[Image sets with object changes]
::::

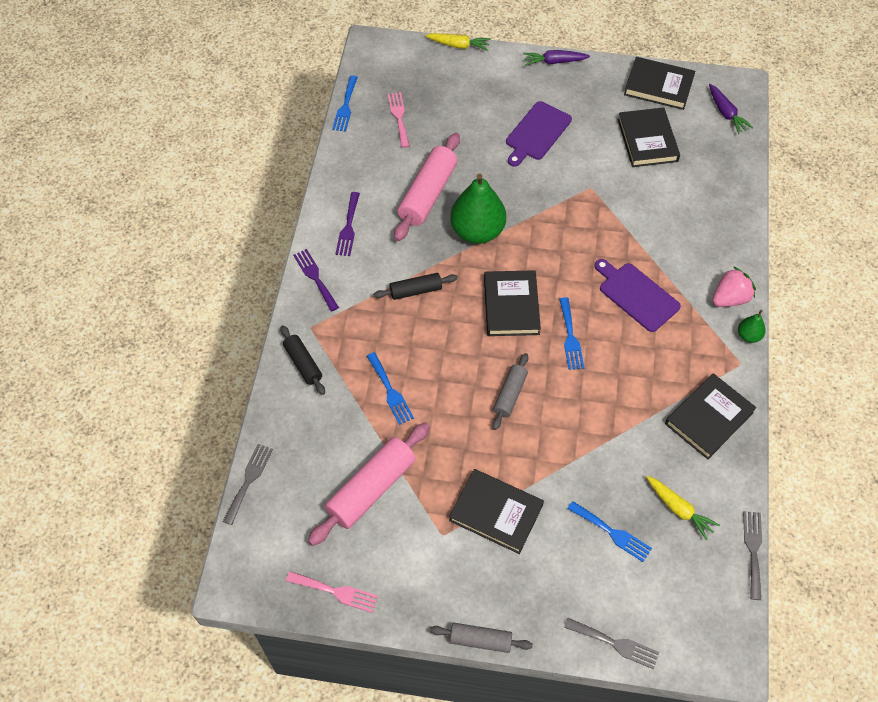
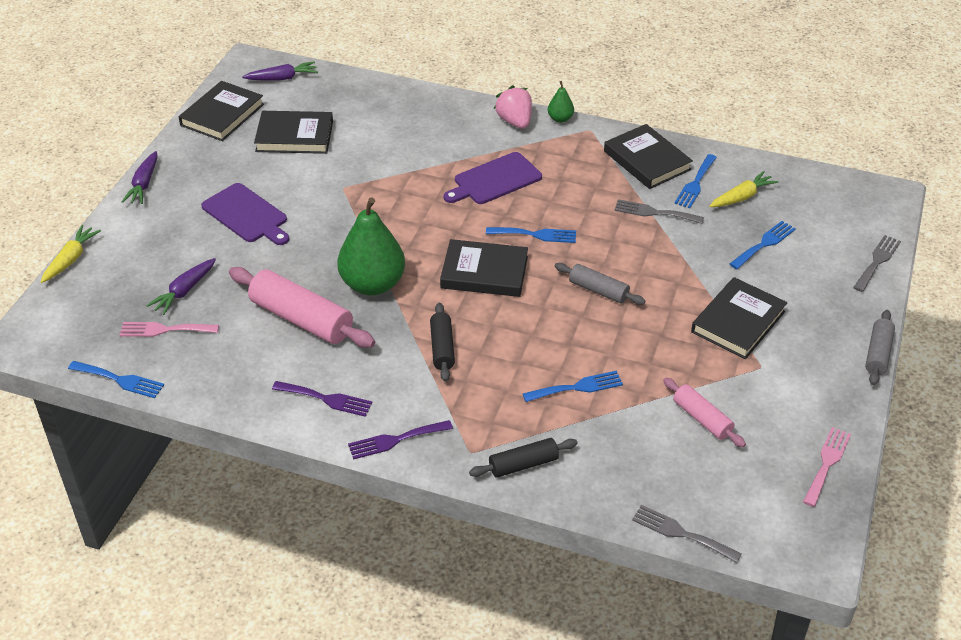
camera: 80 degrees left, 15 degrees down
(371, 488) = (702, 419): pink rolling pin -> pink rolling pin, size x0.57
(441, 117) = (184, 291): none -> purple carrot
(686, 465) = (695, 183): none -> blue fork
(753, 550) = (785, 161): grey fork -> grey fork (654, 212)

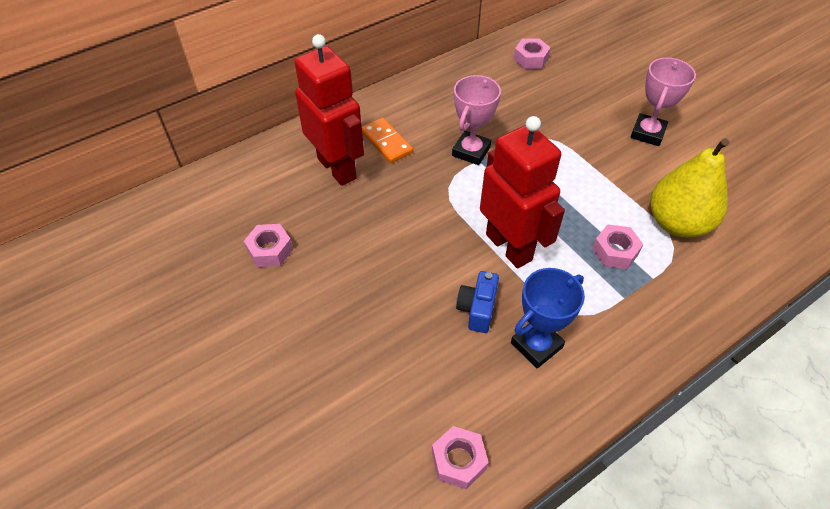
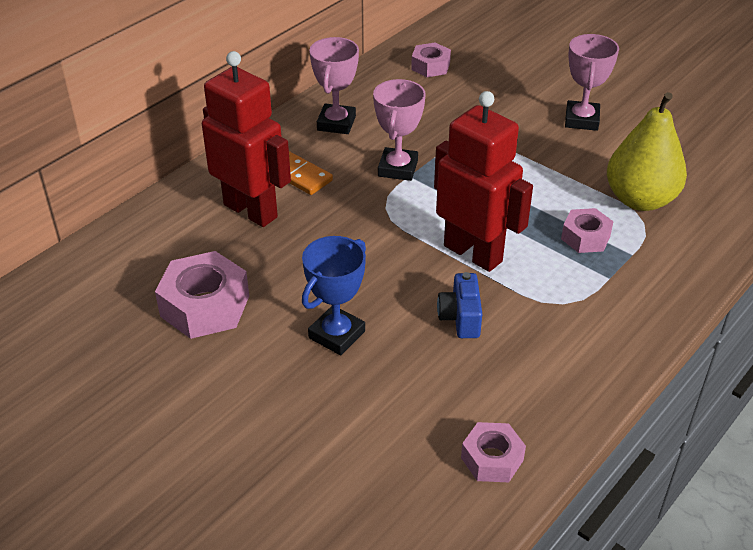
camera: 15 degrees left, 10 degrees down
(270, 250) = (205, 306): pink nut -> pink nut, size x1.67
(434, 99) = (336, 123): none -> pink trophy
(536, 345) = (534, 338): blue trophy -> blue trophy (337, 335)

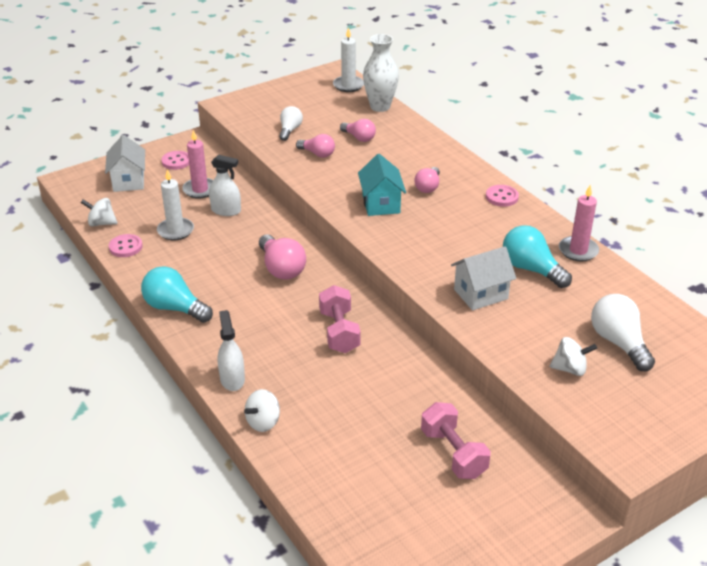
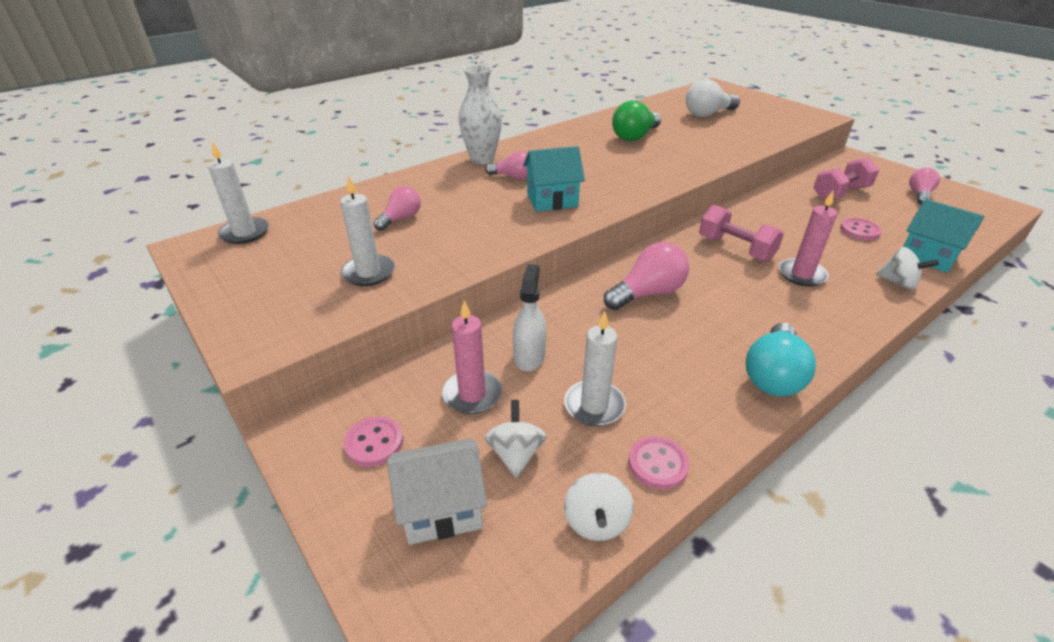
camera: 95 degrees left, 0 degrees up
(232, 379) = (859, 309): white spray bottle -> none
(290, 130) = (368, 273): white light bulb -> white candle
(303, 467) = (927, 256): none -> turquoise house
(317, 154) = (440, 246): pink light bulb -> pink light bulb (919, 195)
(339, 332) = (735, 249): pink dumbbell -> pink dumbbell turned 60 degrees clockwise
(380, 107) = (320, 208): white vase -> white vase (482, 159)
(481, 294) = (682, 154): white house -> none
(501, 197) = (525, 145): pink button -> pink button (859, 231)
(531, 269) = (635, 136): turquoise light bulb -> green light bulb
(570, 369) = (750, 128): white spinning top -> white spinning top (516, 454)
(578, 250) = (600, 121): pink candle -> pink candle (801, 274)

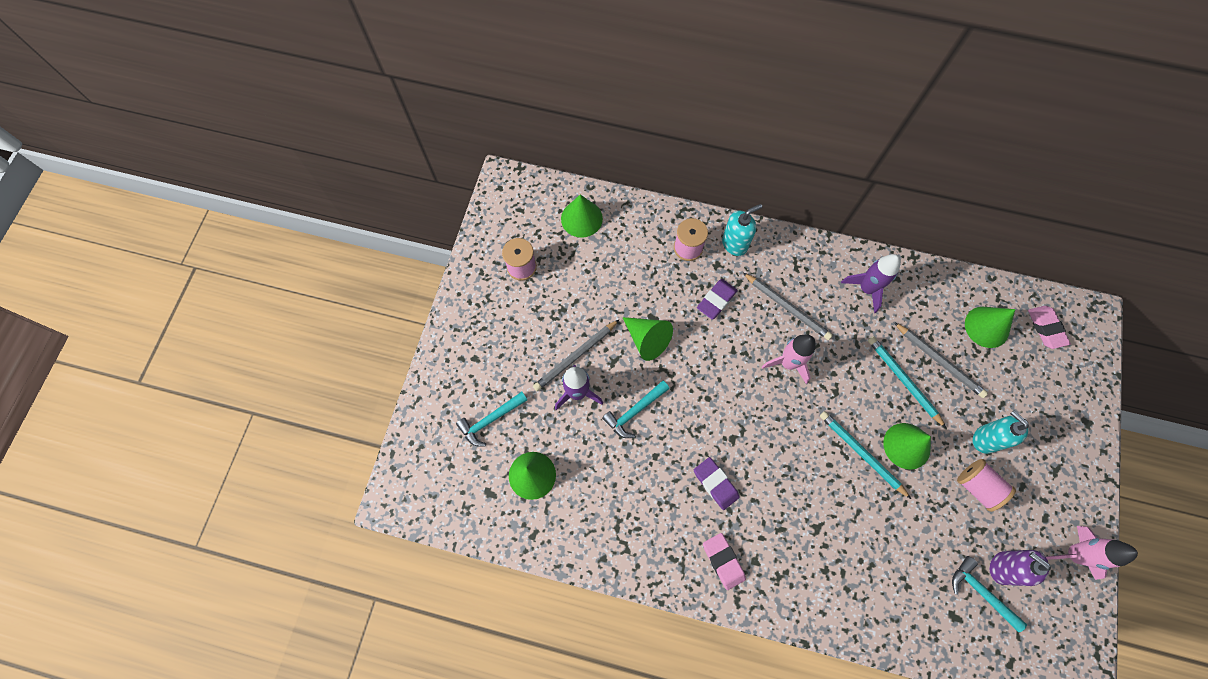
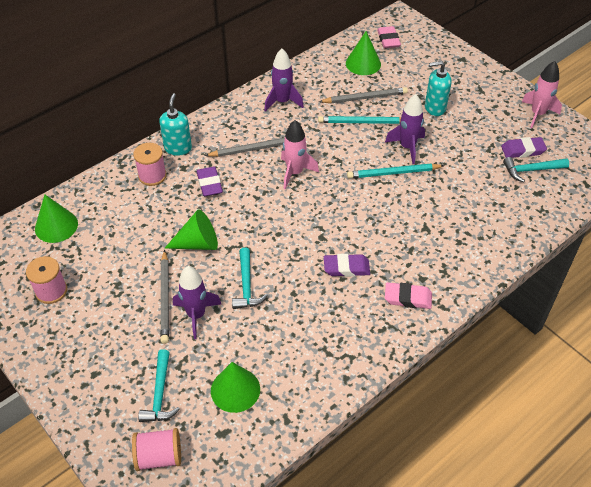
camera: 55 degrees left, 20 degrees down
(906, 446) = (407, 147): green cone -> purple rocket
(977, 486) = (462, 131): pink spool -> pink spool (159, 457)
(1002, 567) = (523, 150): purple soap dispenser -> purple eraser
(1046, 328) = (388, 40): pink eraser -> pink eraser turned 60 degrees clockwise

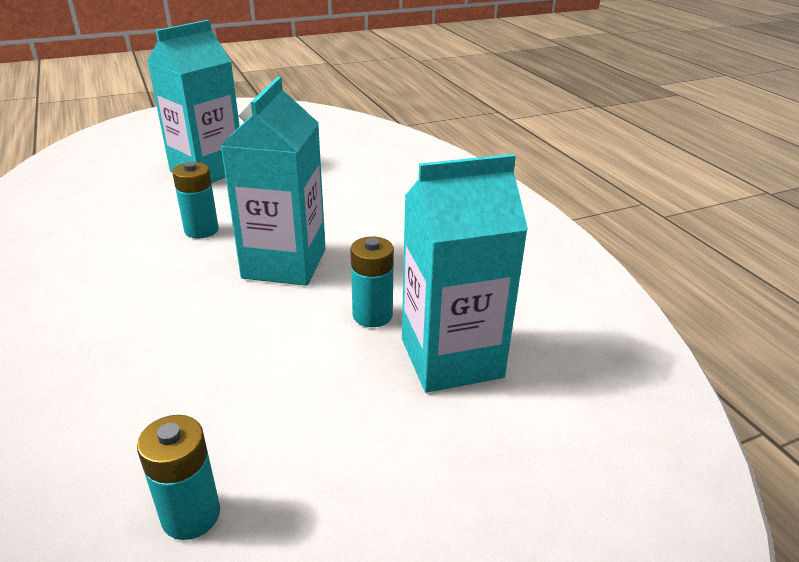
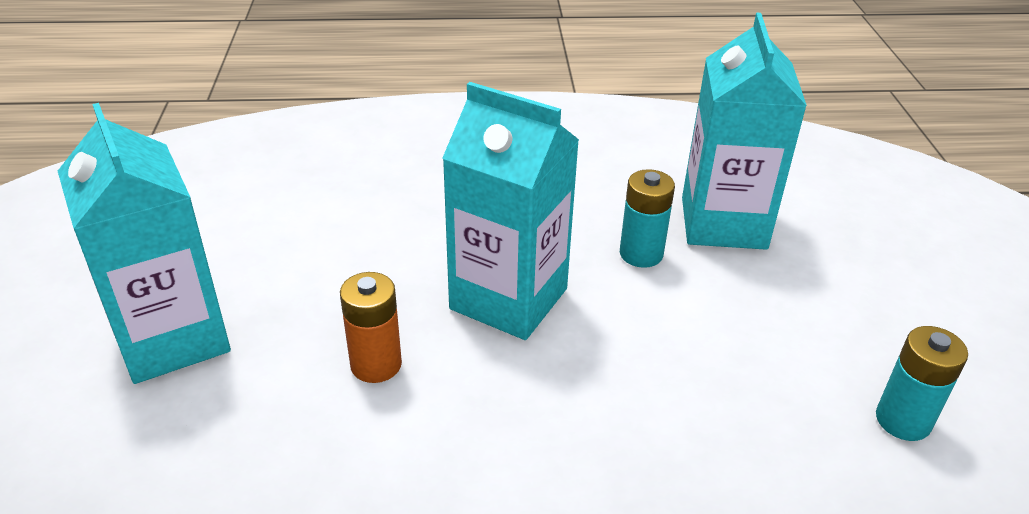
camera: 70 degrees left, 5 degrees up
(201, 230) = (376, 364): turquoise battery -> orange battery

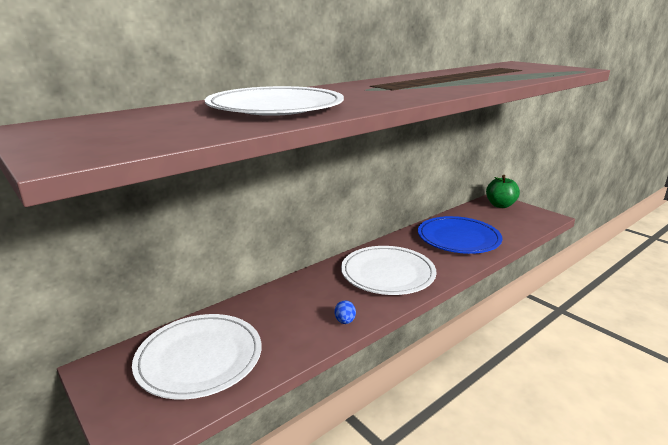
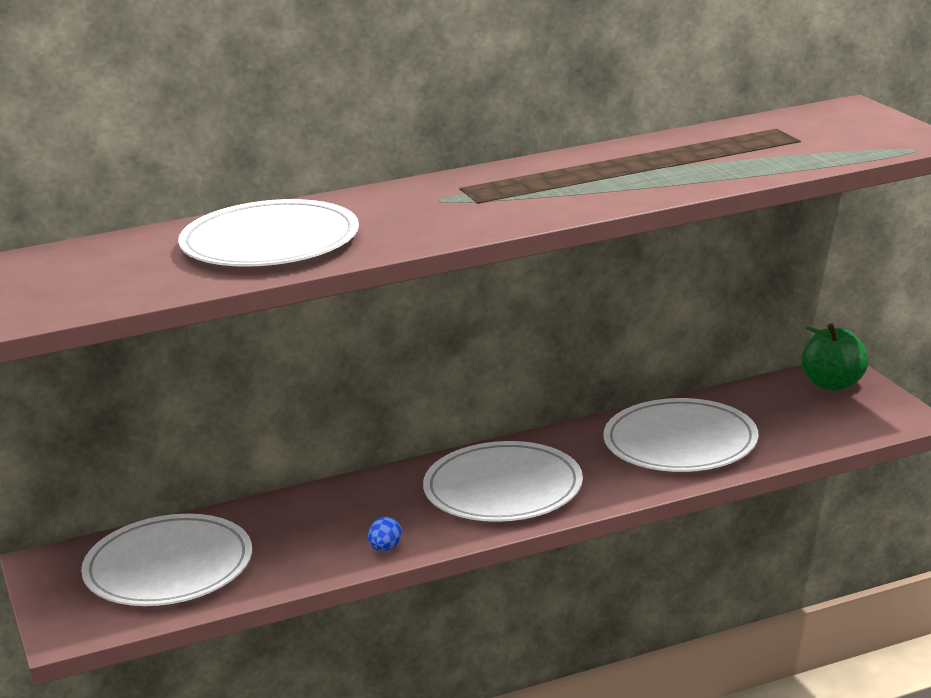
camera: 20 degrees right, 0 degrees up
(458, 238) = (680, 442): blue plate -> white plate

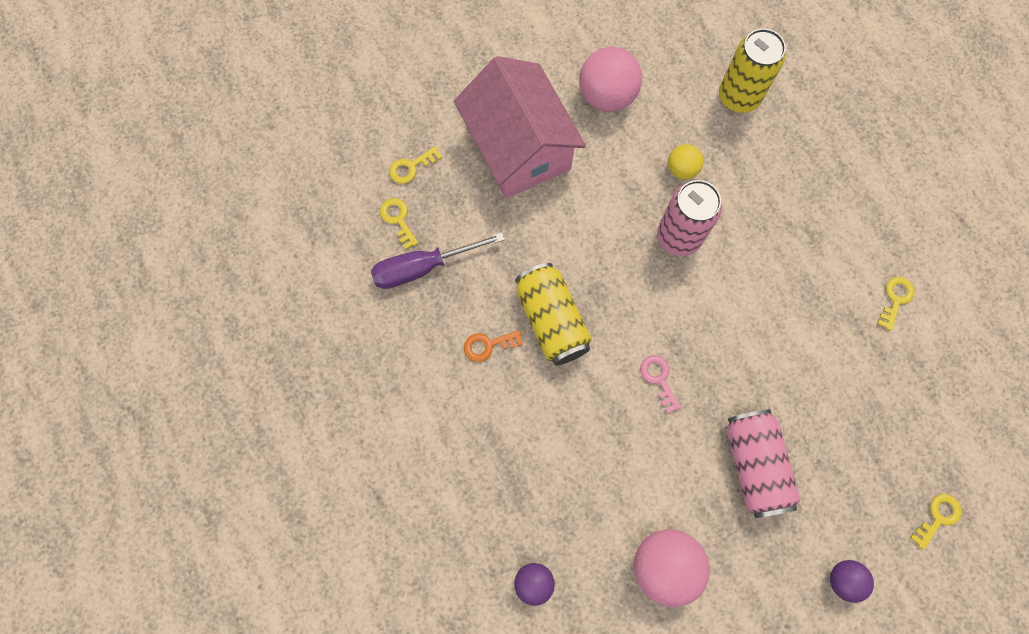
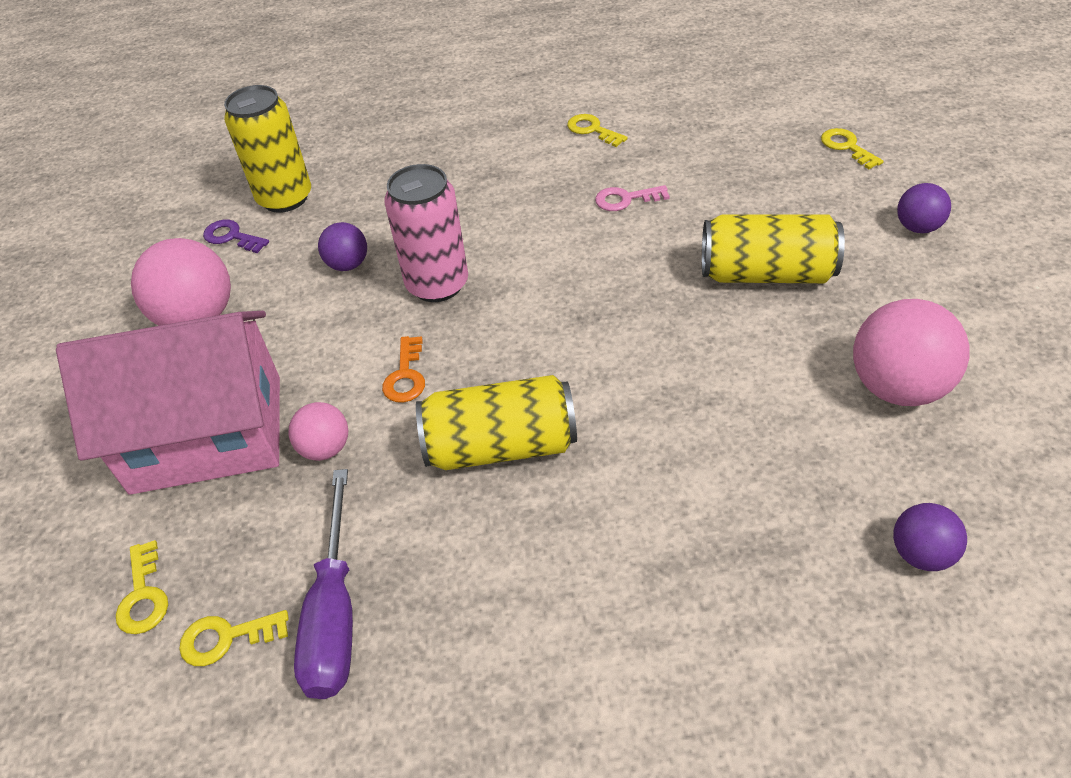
camera: 70 degrees left, 25 degrees down
(488, 345) = (510, 539): orange key -> orange key (406, 376)
(524, 219) = (325, 448): none -> pink ball
(659, 379) = (628, 342): pink key -> pink key (626, 199)
(681, 169) = (348, 265): yellow ball -> purple ball
(687, 80) = (232, 237): none -> purple key
(754, 465) = (766, 274): pink can -> yellow can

::::

Your assignment:
Among the lines above, tally those containing the string "turquoise" and give only the result.

Solved exercise:
3